● **TASK STATEMENT**
Return every entry below word for word and leave out any picture.

● **Collected data entries**
+===+

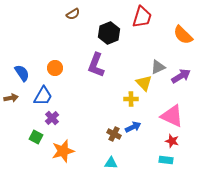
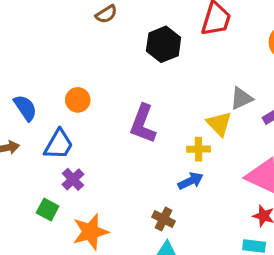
purple L-shape: (96, 65) -> (143, 124), moved
blue arrow: (133, 127) -> (191, 181), moved
brown cross: (114, 134) -> (164, 219), moved

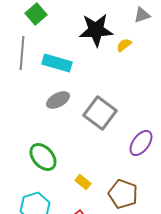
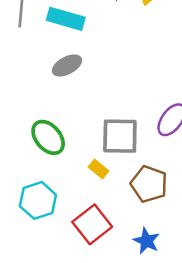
gray square: (100, 113) -> (120, 136), moved, turned -36

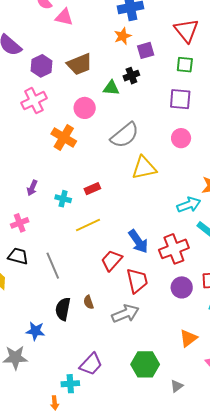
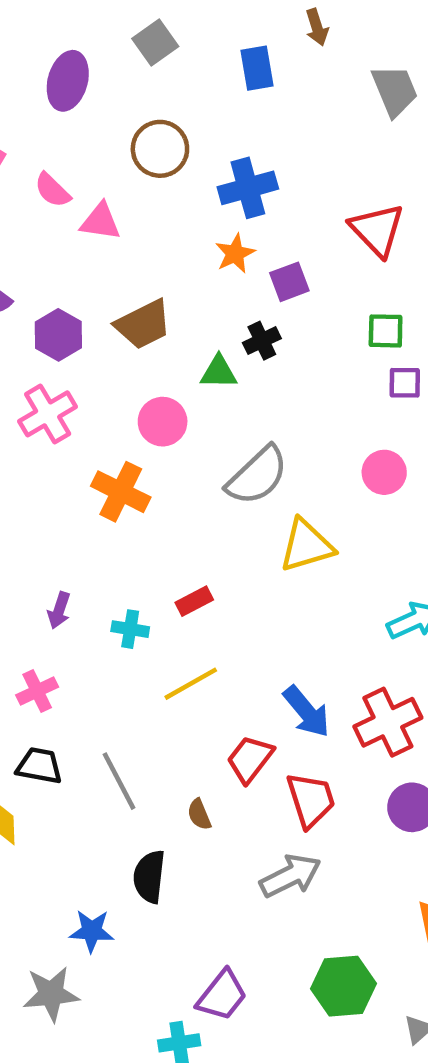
green square: (185, 65) -> (386, 331), moved
purple square: (180, 99) -> (405, 383), moved, size x0.7
brown semicircle: (89, 302) -> (199, 814), moved

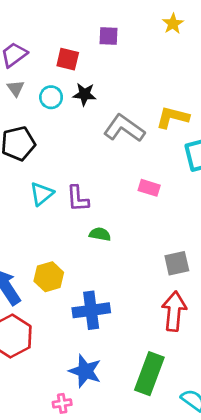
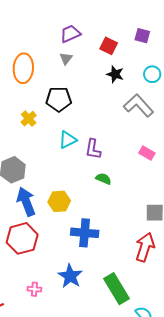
cyan circle: (51, 97) -> (152, 74), moved
green rectangle: (149, 374) -> (117, 289), turned -64
pink cross: (62, 403) -> (34, 289), moved

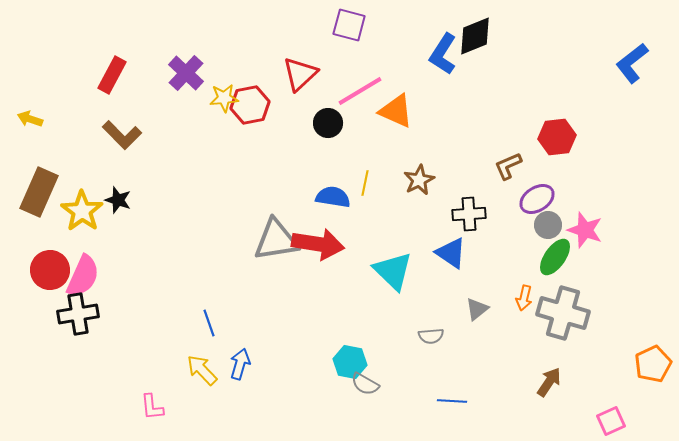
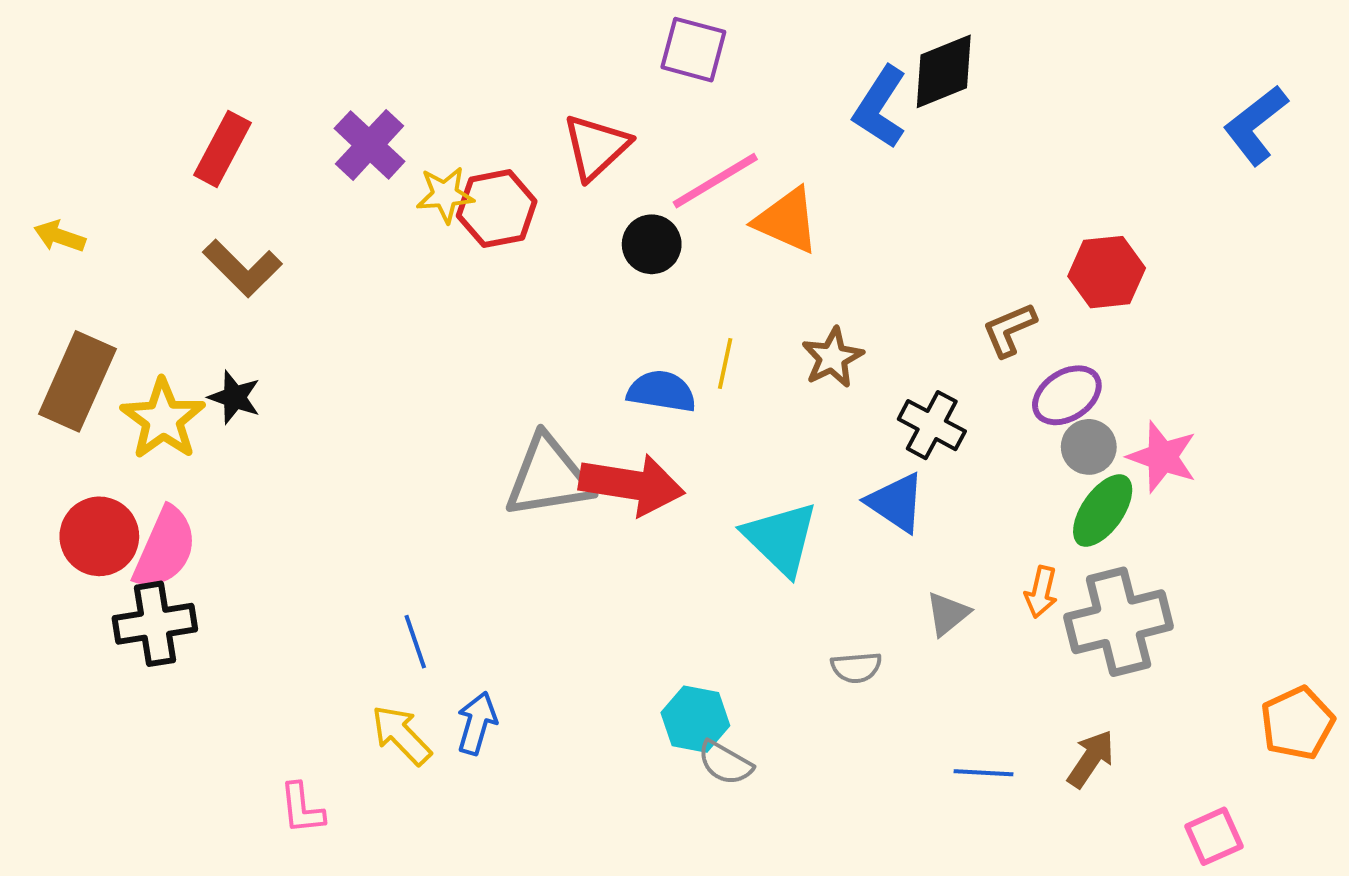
black cross: (469, 214) -> (932, 425), turned 32
gray cross: (563, 313) -> (1119, 622), turned -30
blue line: (452, 401) -> (983, 773), moved

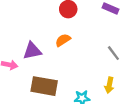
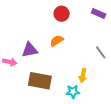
yellow arrow: (109, 85) -> (83, 76), moved

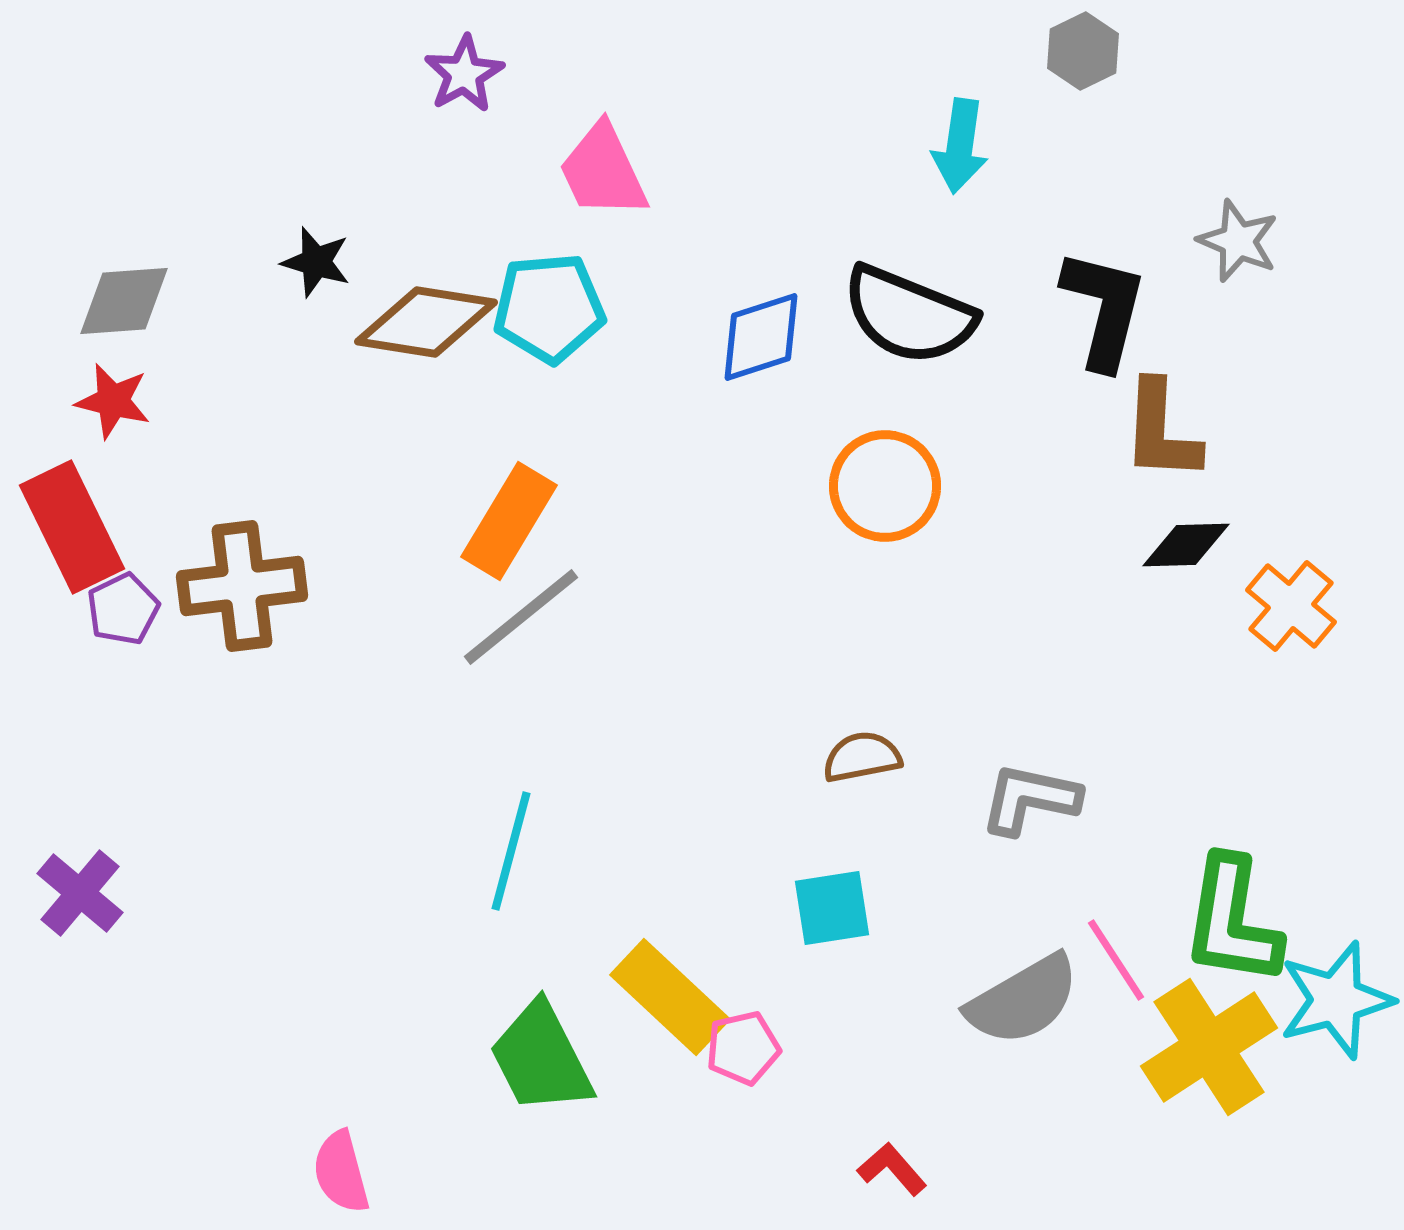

+===+

● **REPLY TO THE EXERCISE**
purple L-shape: (96, 65) -> (143, 124), moved
blue arrow: (133, 127) -> (191, 181), moved
brown cross: (114, 134) -> (164, 219), moved

gray square: (100, 113) -> (120, 136), moved, turned -36

green square: (185, 65) -> (386, 331), moved
purple square: (180, 99) -> (405, 383), moved, size x0.7
brown semicircle: (89, 302) -> (199, 814), moved

cyan circle: (51, 97) -> (152, 74), moved
green rectangle: (149, 374) -> (117, 289), turned -64
pink cross: (62, 403) -> (34, 289), moved

black cross: (469, 214) -> (932, 425), turned 32
gray cross: (563, 313) -> (1119, 622), turned -30
blue line: (452, 401) -> (983, 773), moved

yellow arrow: (109, 85) -> (83, 76), moved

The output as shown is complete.